(Instructions for the task): Starting at the first line of the data, print every line up to and including the one with "brown semicircle: (304, 106)", but no pictures.

START Information provided

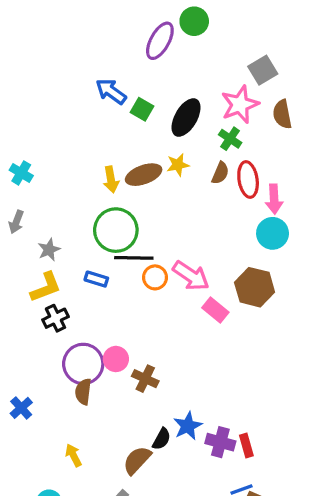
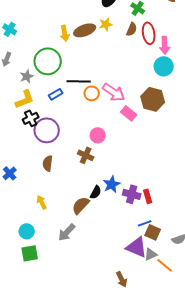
green circle: (116, 230) -> (48, 61), moved
blue rectangle: (96, 279) -> (56, 94), turned -48
pink circle: (116, 359) -> (98, 135), moved
purple circle: (83, 364) -> (47, 130), moved

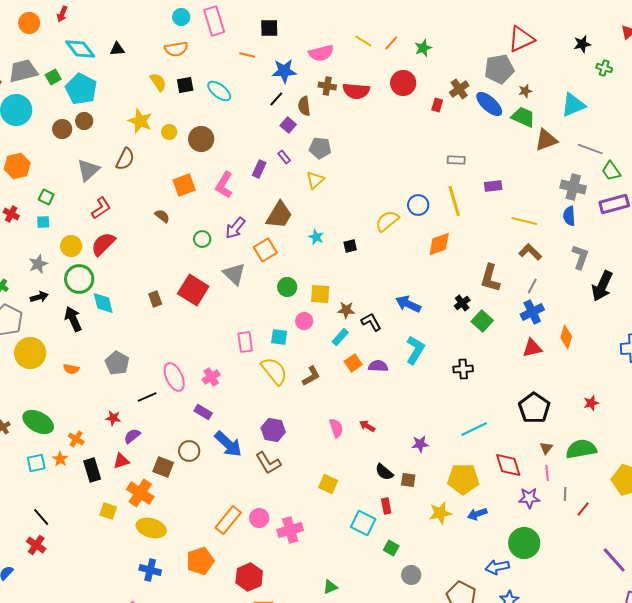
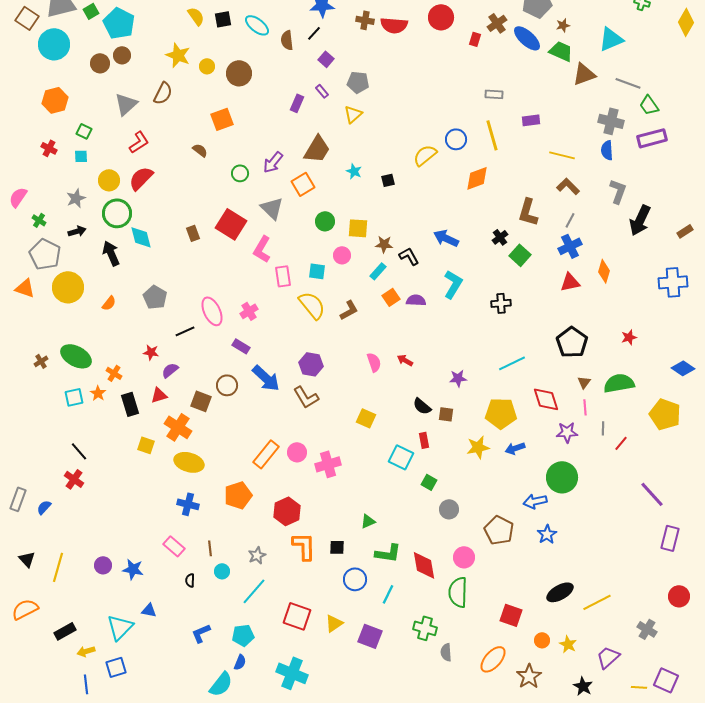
brown semicircle: (304, 106) -> (287, 40), moved
pink L-shape: (224, 185) -> (262, 249), moved
orange semicircle: (71, 369) -> (109, 303), turned -63

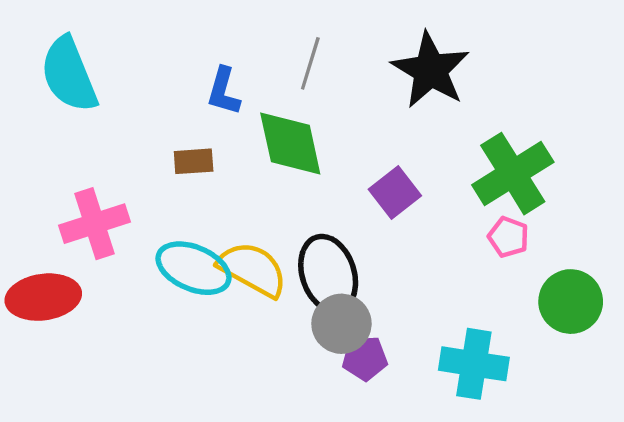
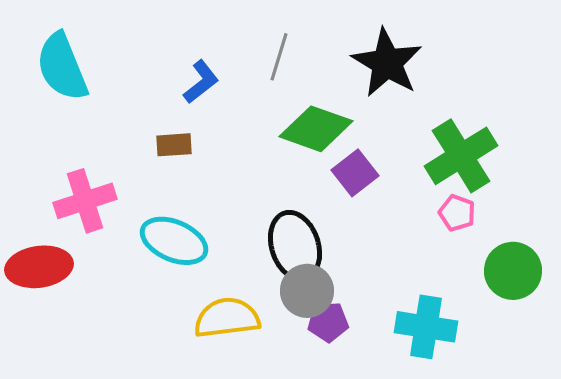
blue L-shape: (224, 91) -> (201, 82), turned -144
green diamond: (290, 144) -> (316, 129), moved, turned -58
yellow semicircle: (252, 269) -> (227, 318), moved, turned -36

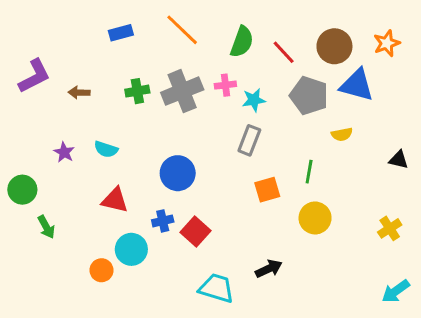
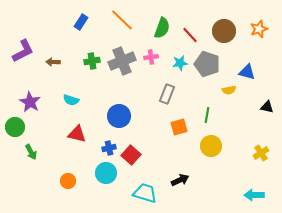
blue rectangle: (121, 33) -> (81, 22), turned -42
blue triangle: (357, 85) -> (247, 72), moved, size x0.7
cyan star: (254, 100) -> (180, 63), moved
purple star: (64, 152) -> (30, 102), moved, size x1.5
cyan circle: (131, 249) -> (106, 173), moved
cyan arrow: (396, 291) -> (254, 195), moved, turned 36

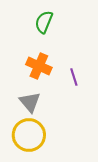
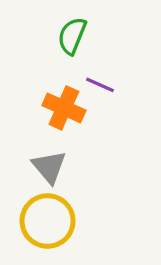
purple line: (74, 77) -> (100, 85), moved, turned -48

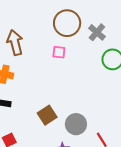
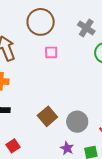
brown circle: (67, 23) -> (41, 22), moved

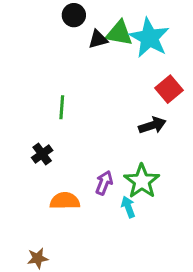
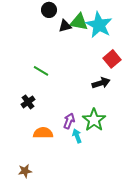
green line: (62, 107) -> (41, 71), turned -63
cyan arrow: (128, 207) -> (77, 136), moved

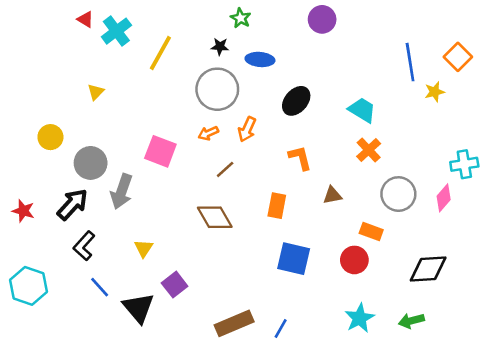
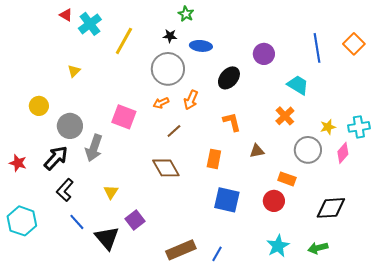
purple circle: (322, 19) -> (264, 54), moved
yellow star: (435, 92) -> (328, 127), moved
cyan trapezoid: (362, 110) -> (298, 85), moved

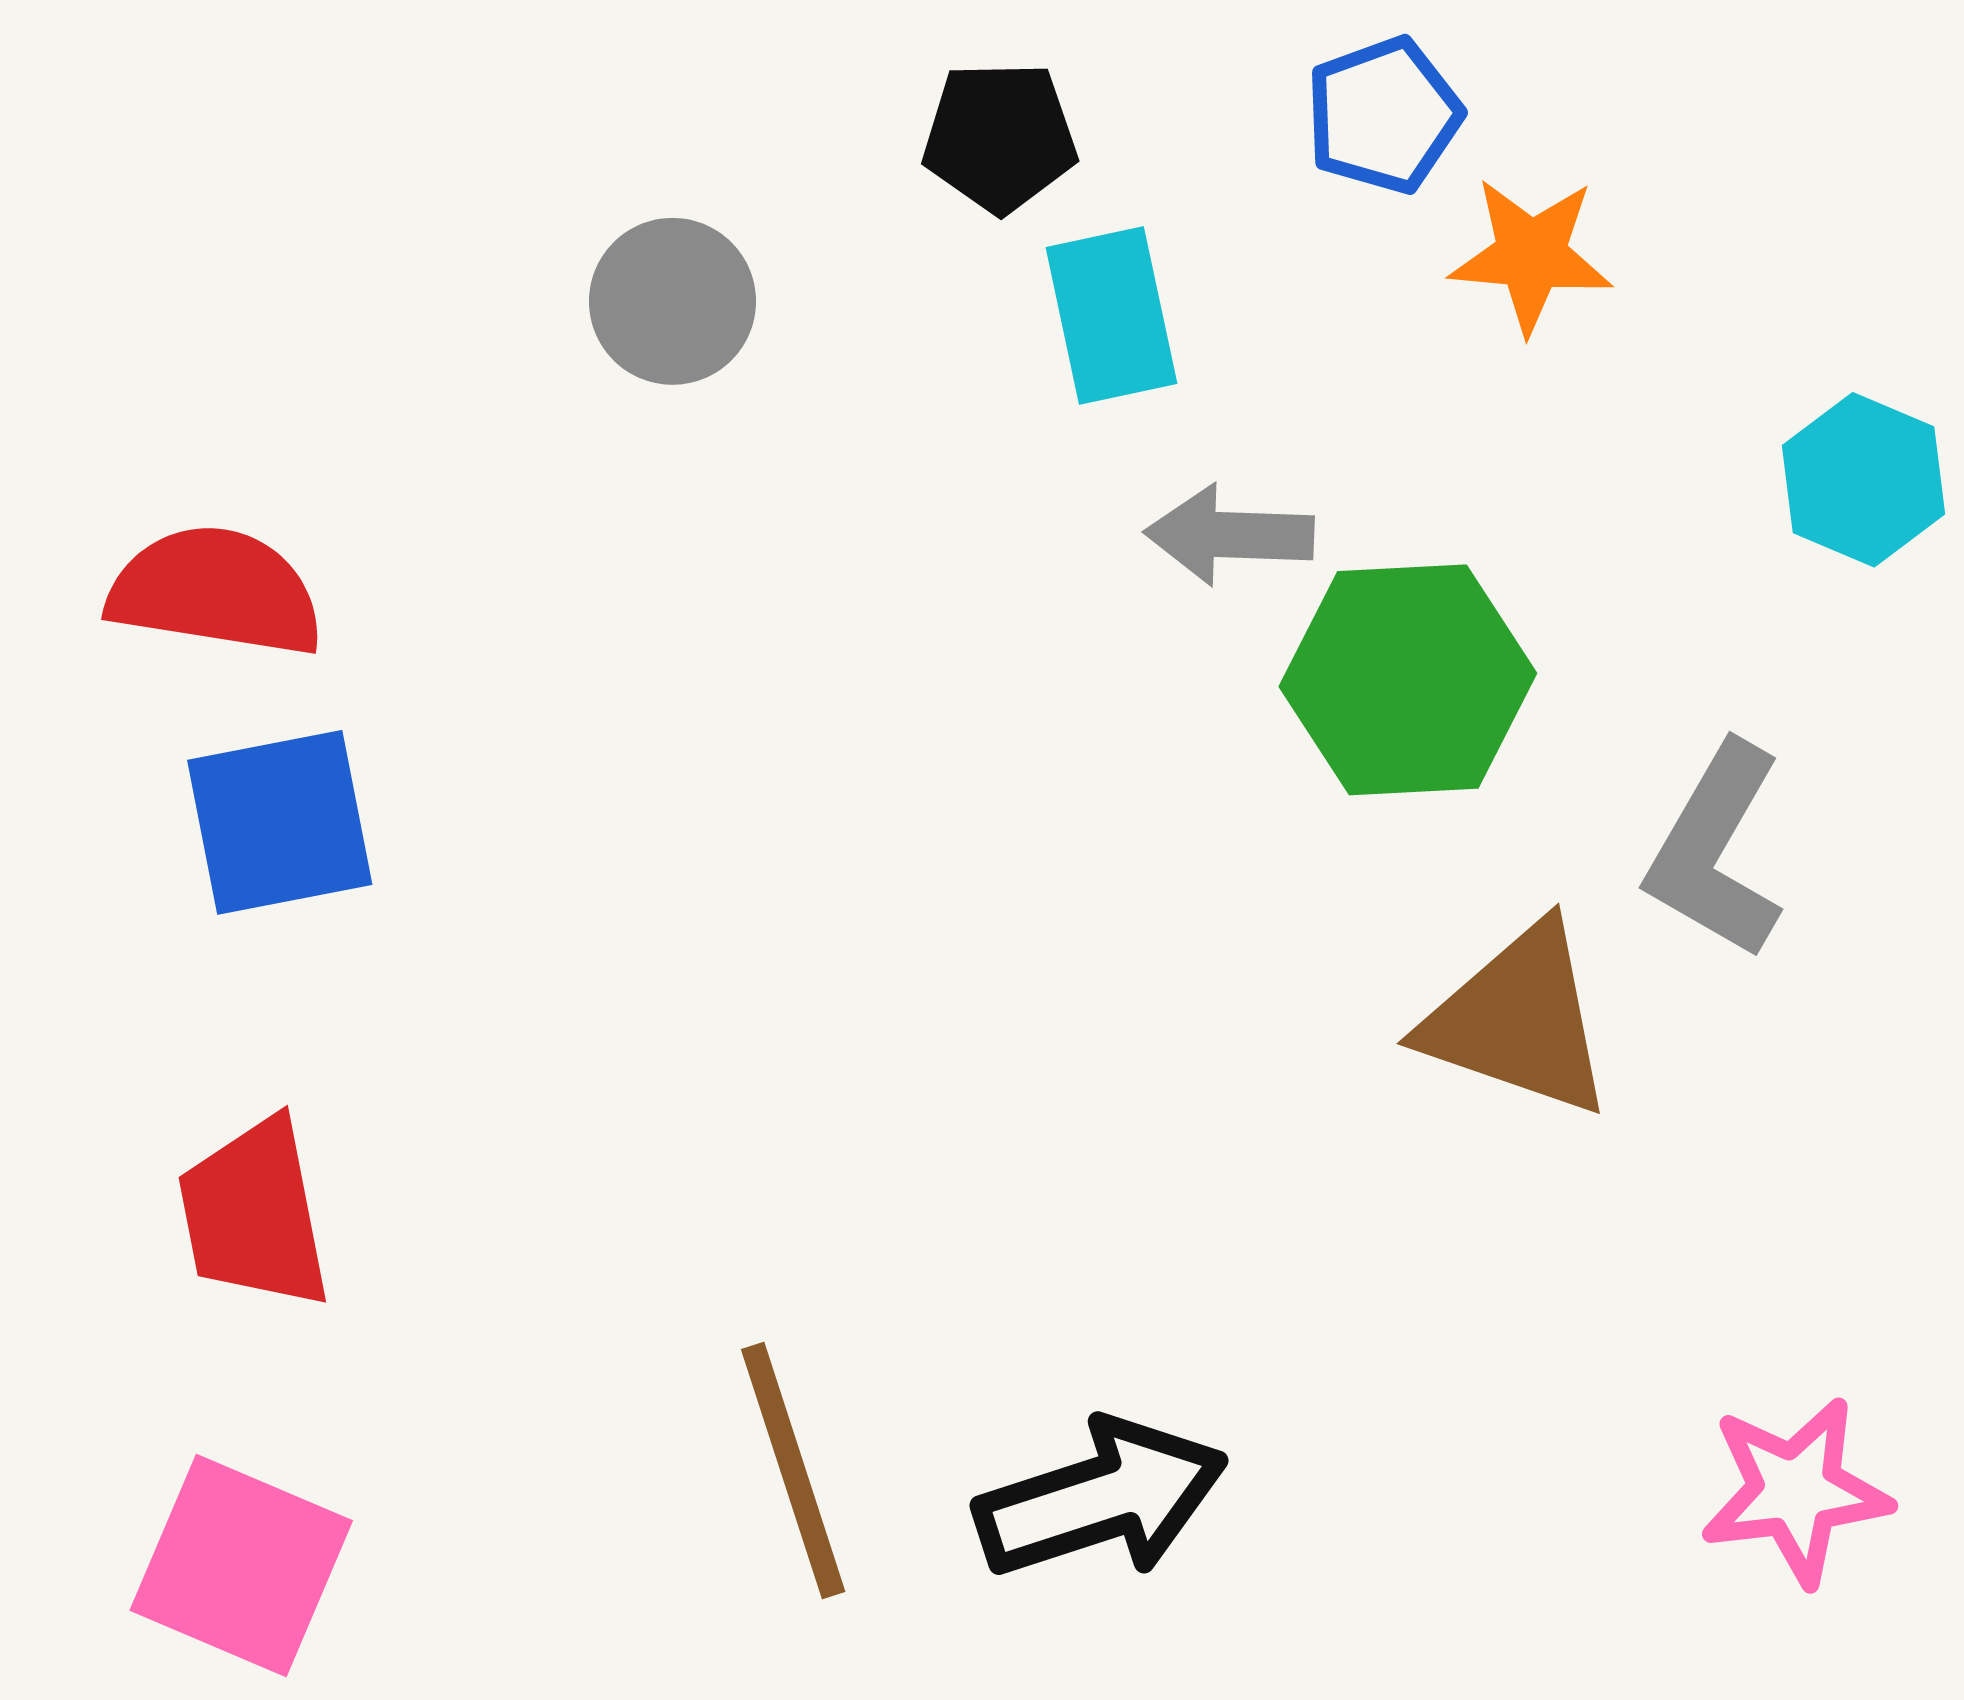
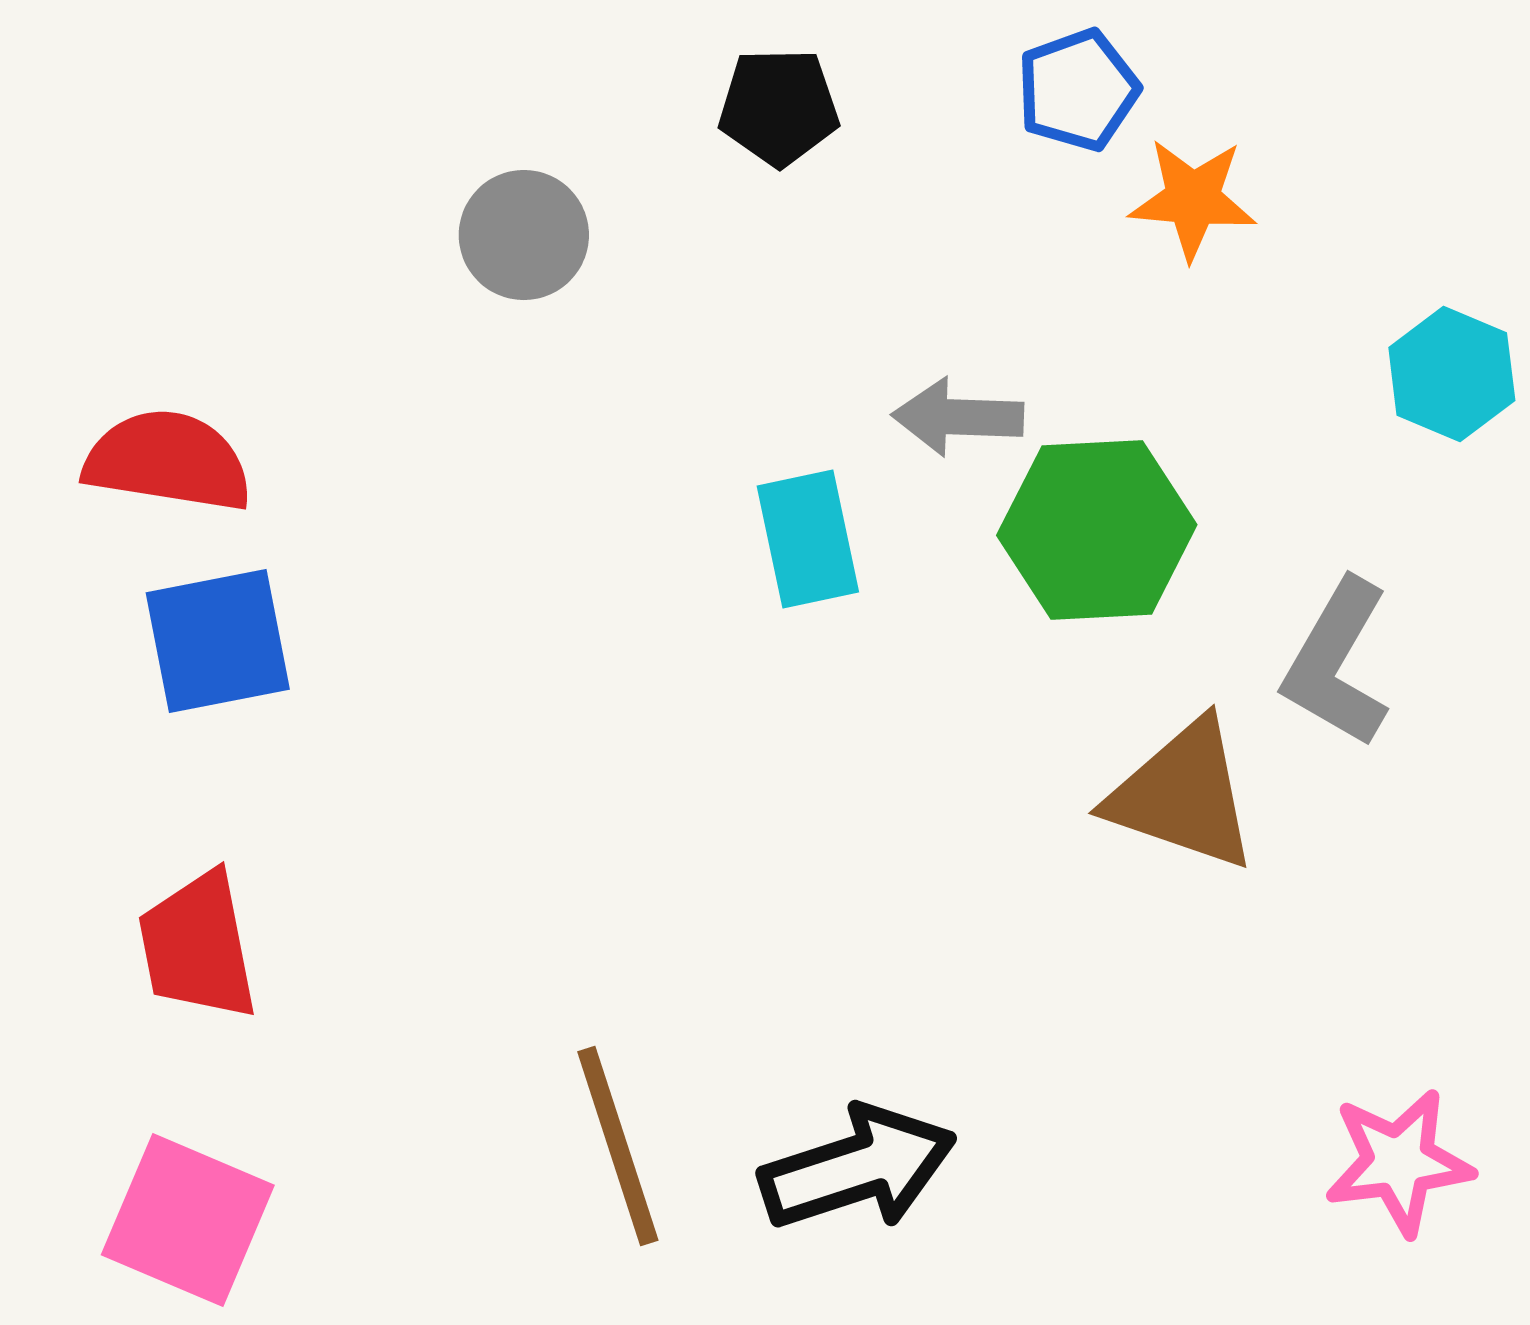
cyan rectangle: (1111, 315) -> (808, 539), moved

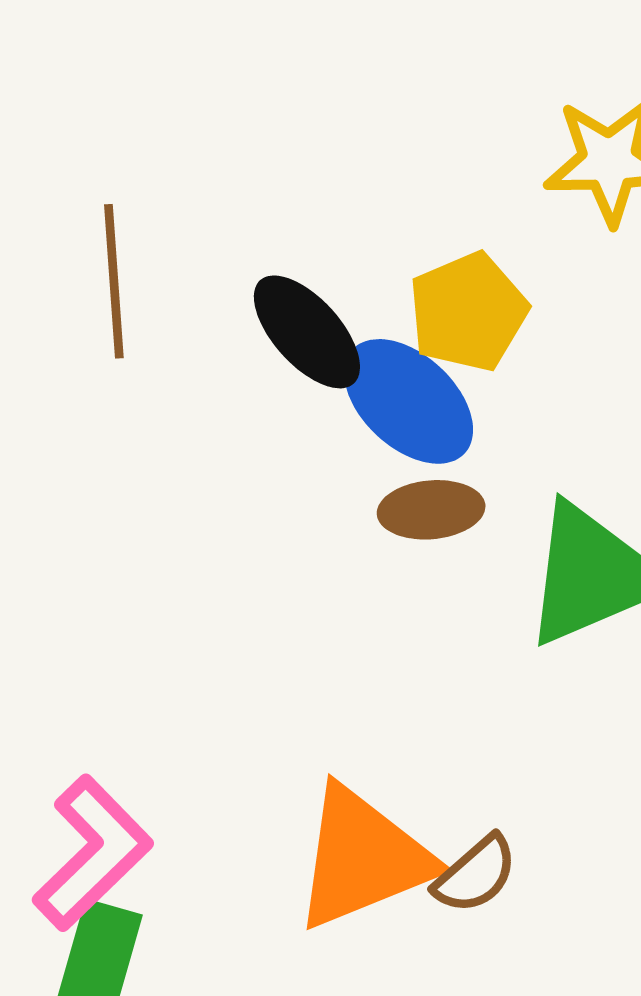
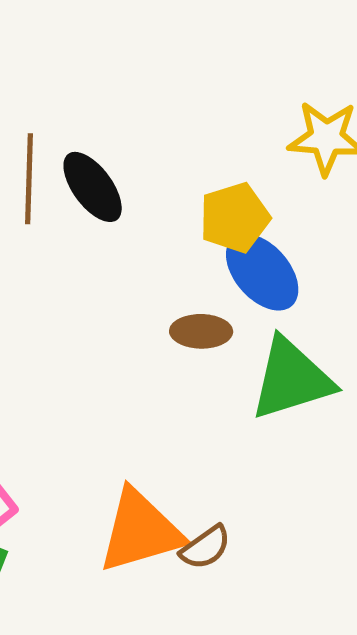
black ellipse: (307, 332) -> (93, 187), moved
blue ellipse: (409, 401) -> (262, 272), moved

END Information provided

(Solved exercise):
green circle: (116, 230) -> (48, 61), moved
blue rectangle: (96, 279) -> (56, 94), turned -48
pink circle: (116, 359) -> (98, 135), moved
purple circle: (83, 364) -> (47, 130), moved

brown semicircle: (304, 106) -> (287, 40), moved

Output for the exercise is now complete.